Task to complete: Below are the records; give the number of their lines that contain the word "residential" and nothing more.

Stored data:
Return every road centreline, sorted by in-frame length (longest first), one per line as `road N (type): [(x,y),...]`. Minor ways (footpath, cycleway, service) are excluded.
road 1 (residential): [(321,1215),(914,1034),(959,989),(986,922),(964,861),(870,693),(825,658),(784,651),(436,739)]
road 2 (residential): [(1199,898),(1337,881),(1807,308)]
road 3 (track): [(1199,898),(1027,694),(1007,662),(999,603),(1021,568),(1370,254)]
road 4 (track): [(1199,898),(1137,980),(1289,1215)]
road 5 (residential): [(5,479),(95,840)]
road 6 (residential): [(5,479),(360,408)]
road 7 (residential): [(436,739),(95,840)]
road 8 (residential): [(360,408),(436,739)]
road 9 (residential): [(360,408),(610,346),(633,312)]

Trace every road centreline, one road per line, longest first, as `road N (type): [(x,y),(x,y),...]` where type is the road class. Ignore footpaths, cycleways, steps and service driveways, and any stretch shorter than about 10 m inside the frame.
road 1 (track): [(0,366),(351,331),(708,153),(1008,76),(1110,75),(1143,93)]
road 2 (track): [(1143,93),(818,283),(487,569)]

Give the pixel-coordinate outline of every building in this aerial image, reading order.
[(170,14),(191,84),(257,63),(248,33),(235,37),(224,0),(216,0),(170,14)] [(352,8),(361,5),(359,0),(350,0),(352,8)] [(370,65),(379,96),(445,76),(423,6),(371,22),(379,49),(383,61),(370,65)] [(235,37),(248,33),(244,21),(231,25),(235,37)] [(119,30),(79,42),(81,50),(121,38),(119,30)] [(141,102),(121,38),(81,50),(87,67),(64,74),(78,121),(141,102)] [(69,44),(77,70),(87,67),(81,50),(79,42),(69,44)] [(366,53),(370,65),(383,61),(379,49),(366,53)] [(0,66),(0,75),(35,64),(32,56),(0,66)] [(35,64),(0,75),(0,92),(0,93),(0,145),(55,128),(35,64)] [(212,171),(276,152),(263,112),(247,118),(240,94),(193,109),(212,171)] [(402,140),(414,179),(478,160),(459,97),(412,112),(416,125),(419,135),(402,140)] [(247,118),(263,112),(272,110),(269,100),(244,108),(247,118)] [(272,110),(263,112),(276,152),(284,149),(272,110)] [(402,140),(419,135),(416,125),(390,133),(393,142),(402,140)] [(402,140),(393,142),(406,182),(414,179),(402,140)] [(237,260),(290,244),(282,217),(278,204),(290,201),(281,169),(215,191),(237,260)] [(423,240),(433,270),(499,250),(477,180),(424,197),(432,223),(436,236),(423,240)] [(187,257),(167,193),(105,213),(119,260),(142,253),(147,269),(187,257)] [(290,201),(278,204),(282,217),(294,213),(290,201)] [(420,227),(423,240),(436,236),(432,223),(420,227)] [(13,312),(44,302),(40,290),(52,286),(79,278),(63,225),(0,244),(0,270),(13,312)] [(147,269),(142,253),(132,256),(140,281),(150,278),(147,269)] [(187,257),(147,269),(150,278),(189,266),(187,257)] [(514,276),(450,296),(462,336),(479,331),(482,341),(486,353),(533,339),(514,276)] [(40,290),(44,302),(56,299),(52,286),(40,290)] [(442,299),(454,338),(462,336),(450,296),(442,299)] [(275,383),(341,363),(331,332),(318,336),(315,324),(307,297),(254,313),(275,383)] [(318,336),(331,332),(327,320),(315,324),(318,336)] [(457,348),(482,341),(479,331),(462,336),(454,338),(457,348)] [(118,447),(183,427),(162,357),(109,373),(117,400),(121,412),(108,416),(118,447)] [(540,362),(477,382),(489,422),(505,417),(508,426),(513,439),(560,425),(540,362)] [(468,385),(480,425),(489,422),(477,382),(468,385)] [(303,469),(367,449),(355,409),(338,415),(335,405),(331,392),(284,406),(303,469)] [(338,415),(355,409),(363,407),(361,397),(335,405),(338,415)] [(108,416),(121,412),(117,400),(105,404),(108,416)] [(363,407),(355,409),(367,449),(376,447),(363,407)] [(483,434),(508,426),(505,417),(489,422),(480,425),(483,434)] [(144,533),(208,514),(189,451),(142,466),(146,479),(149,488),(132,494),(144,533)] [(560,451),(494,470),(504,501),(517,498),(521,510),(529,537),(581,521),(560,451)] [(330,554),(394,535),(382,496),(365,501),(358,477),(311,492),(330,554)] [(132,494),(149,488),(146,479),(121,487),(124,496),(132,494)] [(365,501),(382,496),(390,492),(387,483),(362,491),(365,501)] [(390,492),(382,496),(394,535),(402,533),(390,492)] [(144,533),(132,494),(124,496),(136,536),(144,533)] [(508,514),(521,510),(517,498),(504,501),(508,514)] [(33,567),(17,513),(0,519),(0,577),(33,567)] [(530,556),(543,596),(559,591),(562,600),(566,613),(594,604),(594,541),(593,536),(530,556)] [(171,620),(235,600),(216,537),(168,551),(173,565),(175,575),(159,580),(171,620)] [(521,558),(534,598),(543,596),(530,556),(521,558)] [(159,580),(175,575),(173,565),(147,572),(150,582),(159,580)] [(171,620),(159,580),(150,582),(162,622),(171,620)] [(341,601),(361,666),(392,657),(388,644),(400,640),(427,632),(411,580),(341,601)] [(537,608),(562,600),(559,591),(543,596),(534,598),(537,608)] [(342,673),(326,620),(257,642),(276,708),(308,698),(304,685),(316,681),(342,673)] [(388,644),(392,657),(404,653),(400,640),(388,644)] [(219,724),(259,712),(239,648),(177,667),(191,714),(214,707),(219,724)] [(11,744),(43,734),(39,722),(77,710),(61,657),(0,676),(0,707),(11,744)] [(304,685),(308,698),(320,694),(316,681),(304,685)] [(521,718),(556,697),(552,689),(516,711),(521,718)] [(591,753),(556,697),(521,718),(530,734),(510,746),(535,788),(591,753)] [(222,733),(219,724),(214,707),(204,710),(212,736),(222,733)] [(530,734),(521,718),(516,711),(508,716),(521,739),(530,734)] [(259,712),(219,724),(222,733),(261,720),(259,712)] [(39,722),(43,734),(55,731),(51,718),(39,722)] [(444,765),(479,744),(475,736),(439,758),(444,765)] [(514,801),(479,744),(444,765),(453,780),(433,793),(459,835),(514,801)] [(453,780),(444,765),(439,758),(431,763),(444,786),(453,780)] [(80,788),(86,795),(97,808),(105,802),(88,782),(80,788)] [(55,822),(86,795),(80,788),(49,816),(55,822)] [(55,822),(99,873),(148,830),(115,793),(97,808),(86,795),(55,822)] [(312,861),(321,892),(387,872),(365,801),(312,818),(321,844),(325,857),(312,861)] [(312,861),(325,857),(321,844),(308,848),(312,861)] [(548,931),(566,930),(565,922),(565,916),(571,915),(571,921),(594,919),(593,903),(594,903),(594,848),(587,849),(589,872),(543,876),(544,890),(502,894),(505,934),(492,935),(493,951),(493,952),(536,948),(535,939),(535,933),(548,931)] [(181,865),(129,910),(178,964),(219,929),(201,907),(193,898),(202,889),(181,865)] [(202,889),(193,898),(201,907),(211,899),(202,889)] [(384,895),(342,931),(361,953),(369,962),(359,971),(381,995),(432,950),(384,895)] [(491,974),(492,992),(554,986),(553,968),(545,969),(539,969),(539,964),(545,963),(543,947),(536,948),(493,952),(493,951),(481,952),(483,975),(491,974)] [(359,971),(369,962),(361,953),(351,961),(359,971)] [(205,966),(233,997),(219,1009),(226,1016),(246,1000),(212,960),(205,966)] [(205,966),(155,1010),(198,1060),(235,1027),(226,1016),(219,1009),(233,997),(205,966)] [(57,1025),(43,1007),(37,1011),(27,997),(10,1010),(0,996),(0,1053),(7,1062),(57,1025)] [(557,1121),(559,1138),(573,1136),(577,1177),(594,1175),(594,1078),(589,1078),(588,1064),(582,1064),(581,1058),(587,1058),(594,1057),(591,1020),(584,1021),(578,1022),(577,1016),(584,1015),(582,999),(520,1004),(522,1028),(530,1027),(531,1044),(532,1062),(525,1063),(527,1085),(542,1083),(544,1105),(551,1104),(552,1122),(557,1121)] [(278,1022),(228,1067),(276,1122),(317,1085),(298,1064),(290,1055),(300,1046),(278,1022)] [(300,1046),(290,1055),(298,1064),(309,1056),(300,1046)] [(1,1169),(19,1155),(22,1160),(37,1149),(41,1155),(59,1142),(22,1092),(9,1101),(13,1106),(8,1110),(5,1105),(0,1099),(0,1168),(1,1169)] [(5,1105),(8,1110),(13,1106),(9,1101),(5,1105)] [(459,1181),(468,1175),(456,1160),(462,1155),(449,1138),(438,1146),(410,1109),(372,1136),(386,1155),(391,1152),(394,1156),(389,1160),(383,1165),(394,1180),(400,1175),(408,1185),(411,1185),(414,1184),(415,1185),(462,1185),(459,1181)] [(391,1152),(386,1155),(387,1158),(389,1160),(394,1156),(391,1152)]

Answer section: 7